Segment Start: INPUT

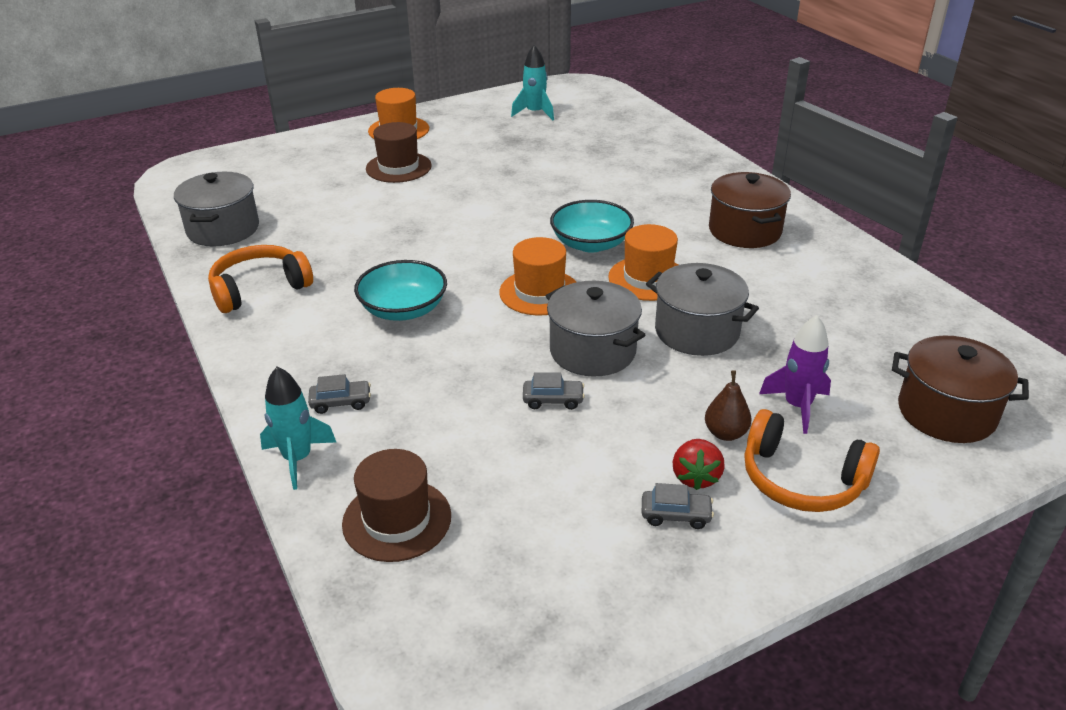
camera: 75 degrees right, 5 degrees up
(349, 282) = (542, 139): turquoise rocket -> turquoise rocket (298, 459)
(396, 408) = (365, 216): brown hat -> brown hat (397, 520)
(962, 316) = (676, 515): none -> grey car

Segment End: INPUT
Segment Start: INPUT

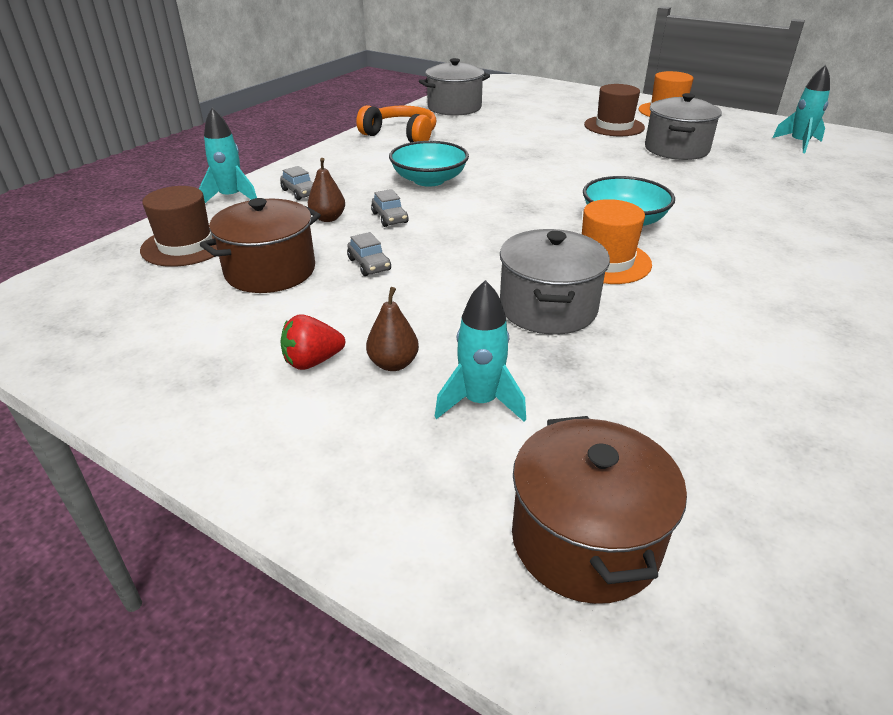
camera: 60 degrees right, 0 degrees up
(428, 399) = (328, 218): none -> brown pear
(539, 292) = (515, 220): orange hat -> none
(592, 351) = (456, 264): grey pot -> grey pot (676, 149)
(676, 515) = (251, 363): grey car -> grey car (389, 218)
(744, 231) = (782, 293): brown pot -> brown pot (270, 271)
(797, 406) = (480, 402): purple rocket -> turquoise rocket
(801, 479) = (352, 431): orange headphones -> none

Segment End: INPUT

REQUIRED WORK: Can you repeat, word for word, every line above from the one containing "camera: 75 degrees right, 5 degrees up" down to the one containing "(962, 316) = (676, 515): none -> grey car", including both?

SOLUTION FOR THIS EXERCISE:
camera: 75 degrees right, 5 degrees up
(349, 282) = (542, 139): turquoise rocket -> turquoise rocket (298, 459)
(396, 408) = (365, 216): brown hat -> brown hat (397, 520)
(962, 316) = (676, 515): none -> grey car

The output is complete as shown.